**Work required**
Give back every record exactly, with its pictures left out.

Before-and-after change data:

# # #

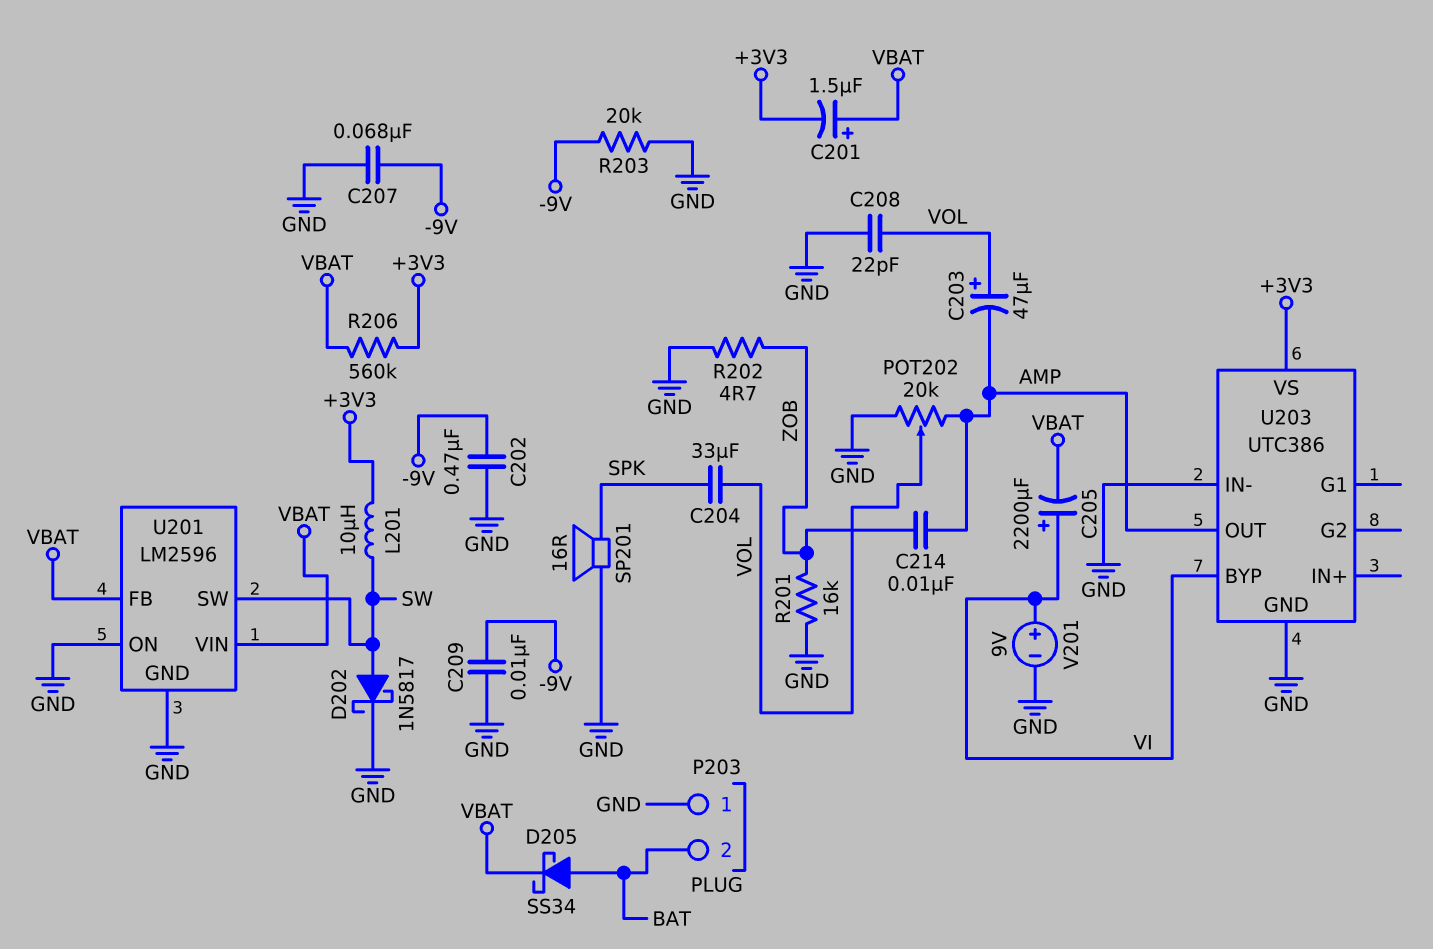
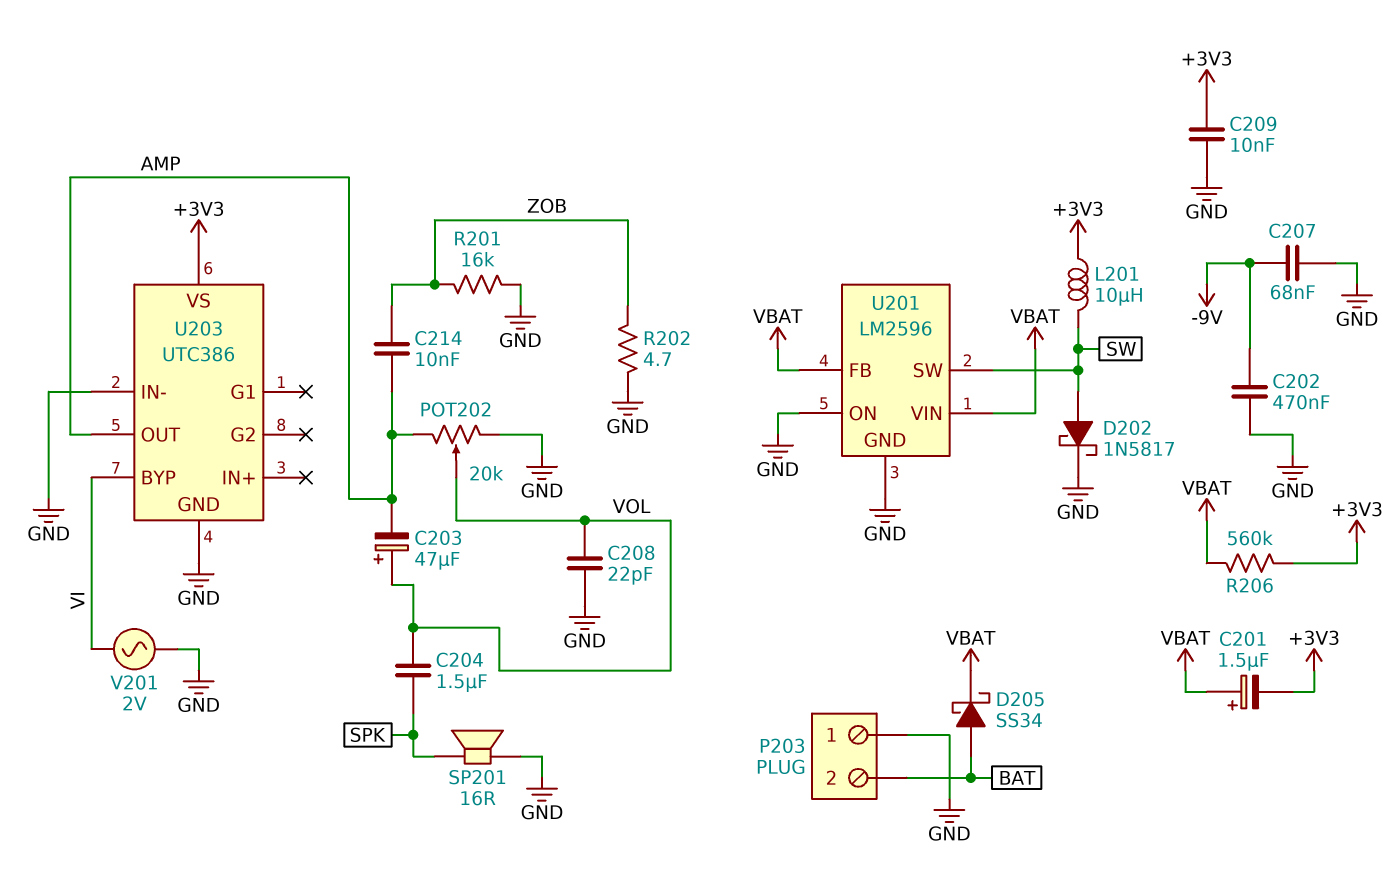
C204: 33uF (SPK, VOL) -> 1.5uF (SPK, VOL)
C205: 2200uF (plus VI, minus VBAT) -> none
C209: 10nF (-9V, GND) -> 10nF (+3V3, GND)
R203: 20k (-9V, GND) -> none
V201: 9V (plus VI, minus GND) -> AC 2V (GND, VI)

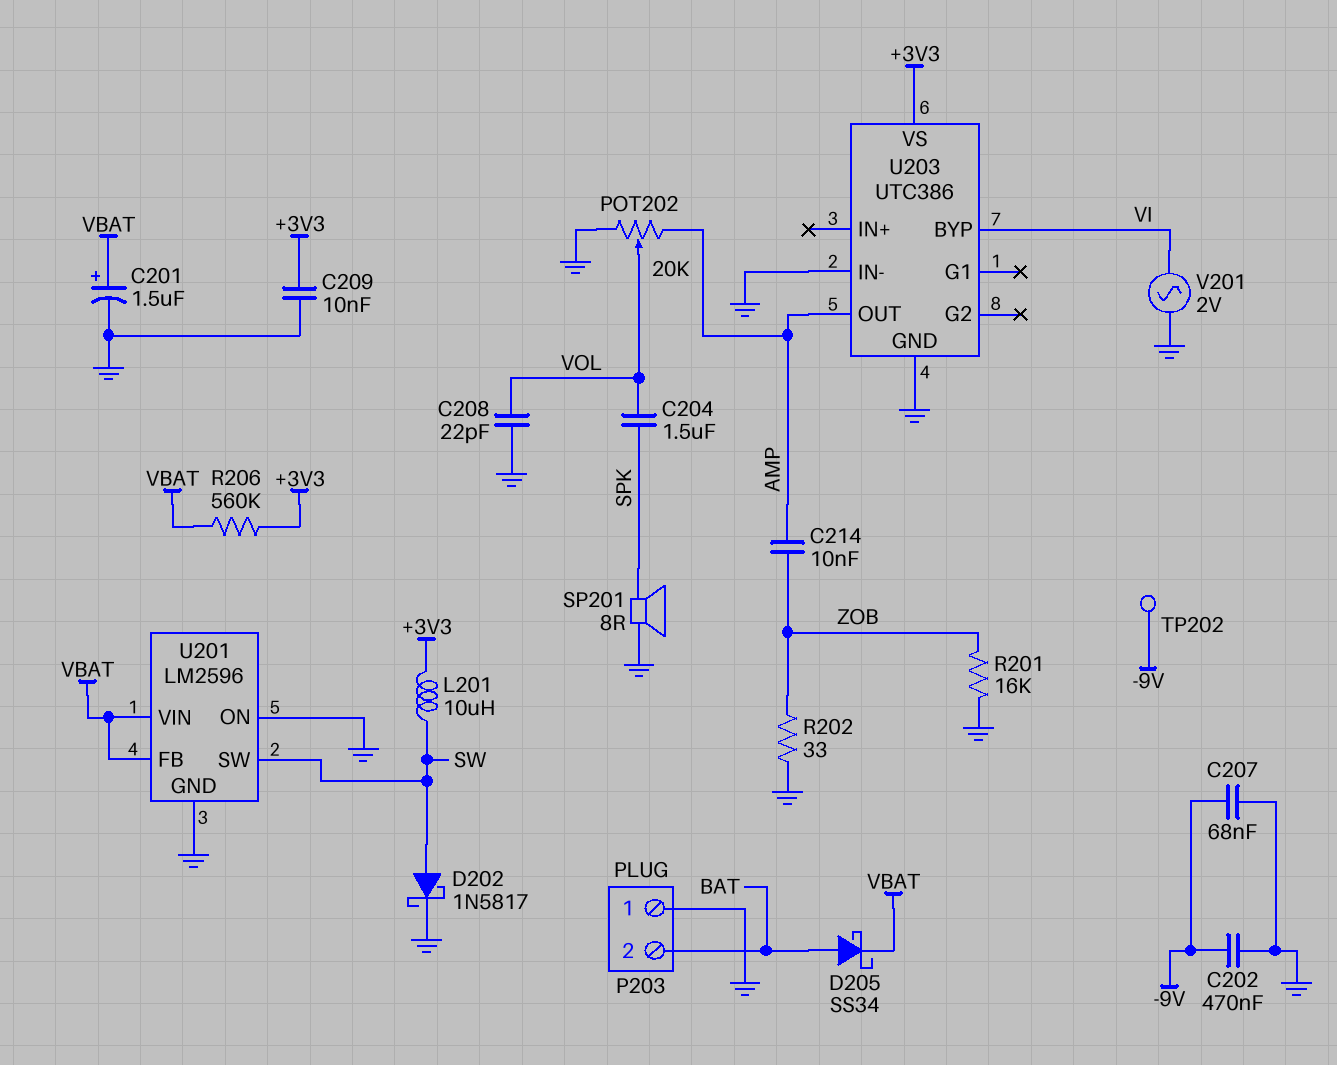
C201: 1.5uF (plus VBAT, minus +3V3) -> 1.5uF (plus VBAT, minus GND)
C203: 47uF (plus VOL, minus AMP) -> none
R202: 4.7 (GND, ZOB) -> 33 (GND, ZOB)
SP201: speaker 16R (GND, SPK) -> speaker 8R (GND, SPK)
TP202: none -> test point (-9V)

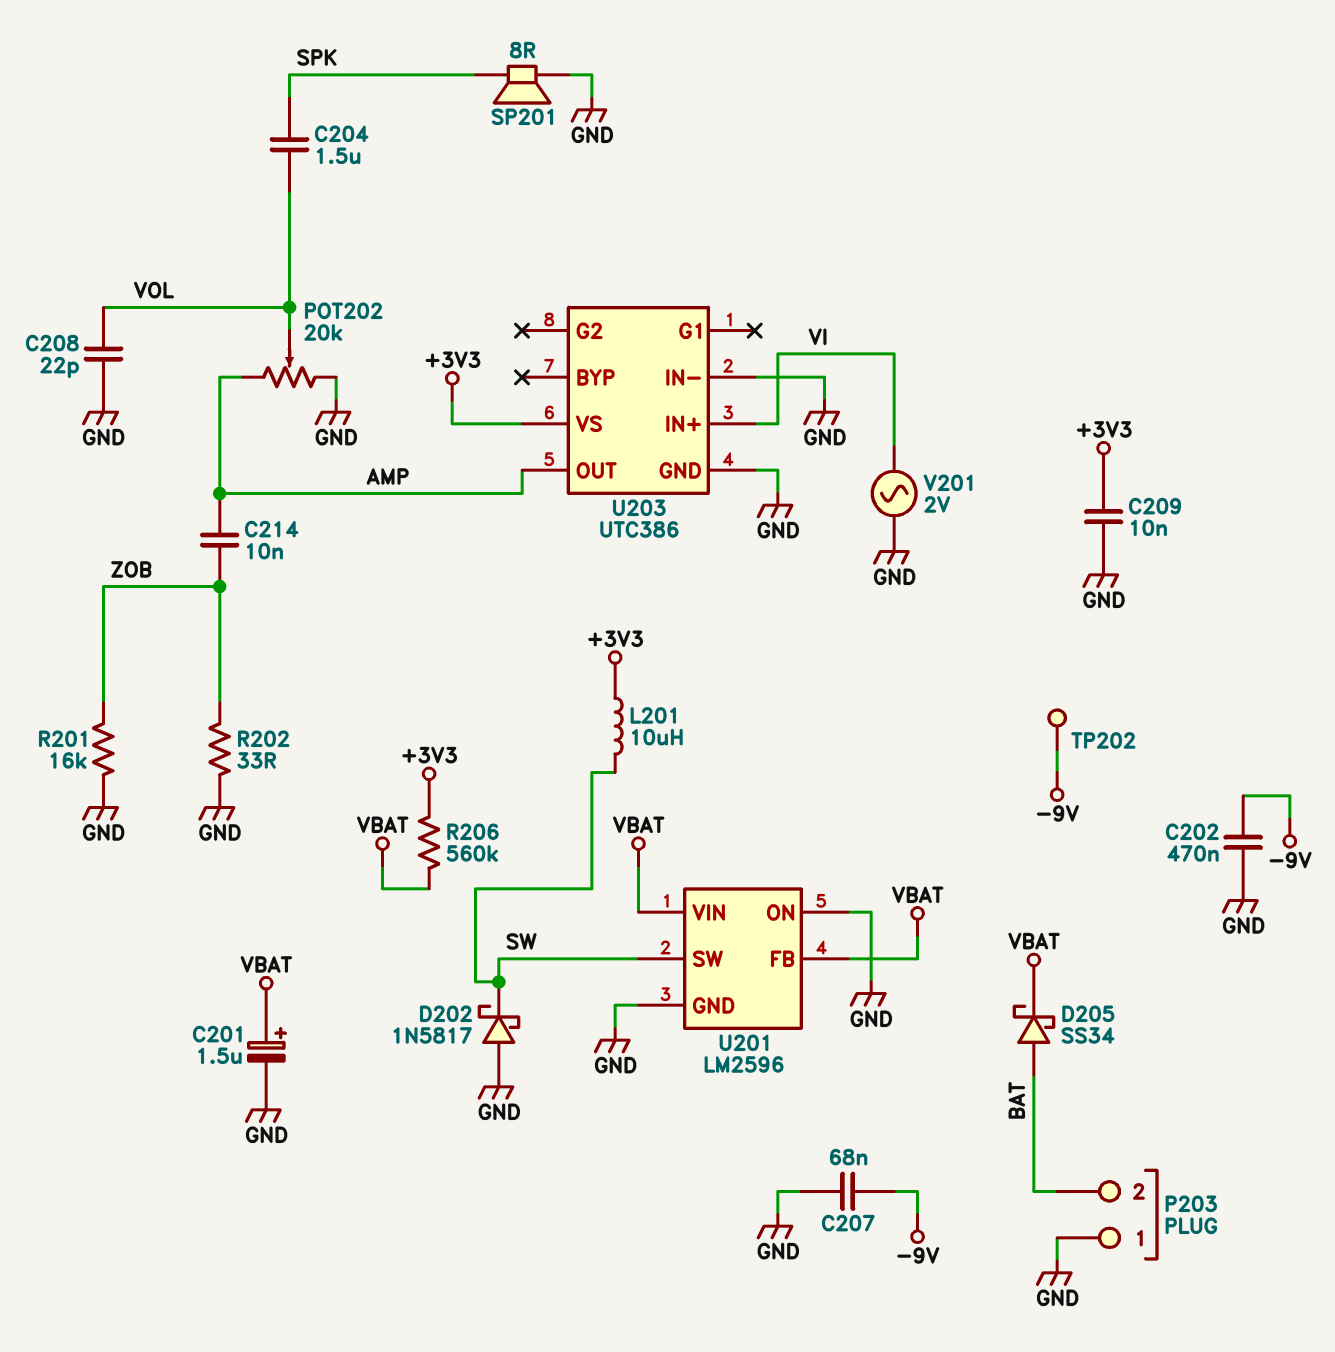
D202: schottky 1N5817 (A SW, K GND) -> schottky 1N5817 (A GND, K SW)
U203 pin BYP: VI -> none
U203 pin IN+: none -> VI

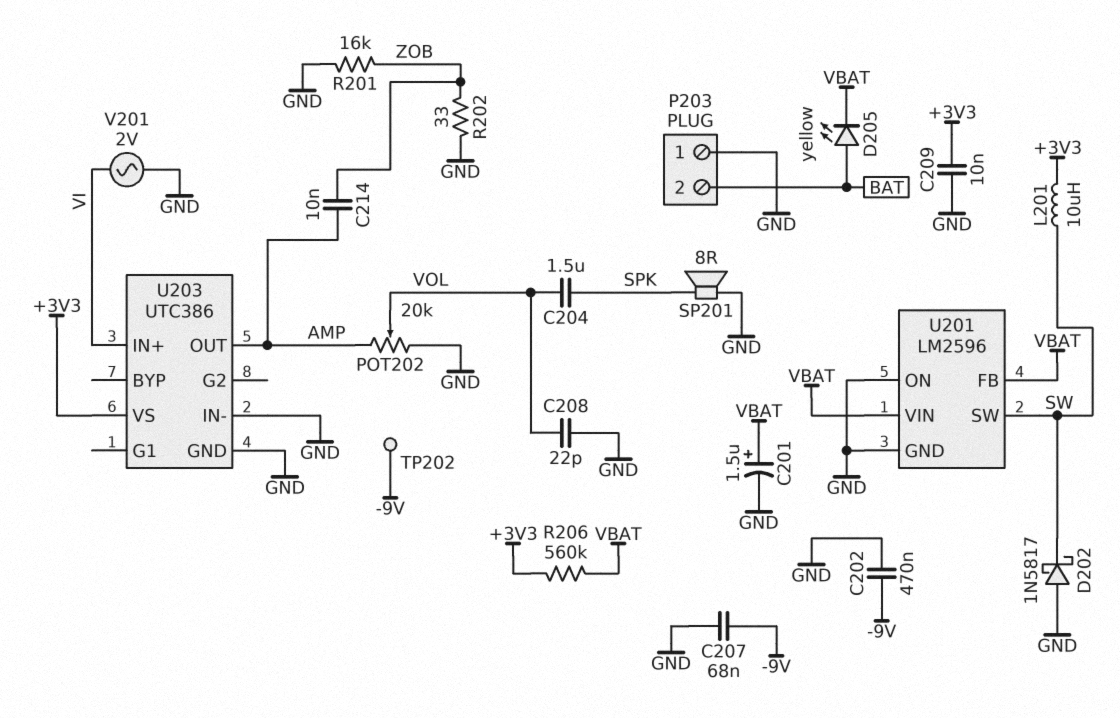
D205: schottky SS34 (A BAT, K VBAT) -> LED yellow (A BAT, K VBAT)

# # #

**Result**
C204: 33uF (SPK, VOL) -> 1.5uF (SPK, VOL)
C205: 2200uF (plus VI, minus VBAT) -> none
C209: 10nF (-9V, GND) -> 10nF (+3V3, GND)
R203: 20k (-9V, GND) -> none
V201: 9V (plus VI, minus GND) -> AC 2V (GND, VI)

C201: 1.5uF (plus VBAT, minus +3V3) -> 1.5uF (plus VBAT, minus GND)
C203: 47uF (plus VOL, minus AMP) -> none
R202: 4.7 (GND, ZOB) -> 33 (GND, ZOB)
SP201: speaker 16R (GND, SPK) -> speaker 8R (GND, SPK)
TP202: none -> test point (-9V)

D202: schottky 1N5817 (A SW, K GND) -> schottky 1N5817 (A GND, K SW)
U203 pin BYP: VI -> none
U203 pin IN+: none -> VI

D205: schottky SS34 (A BAT, K VBAT) -> LED yellow (A BAT, K VBAT)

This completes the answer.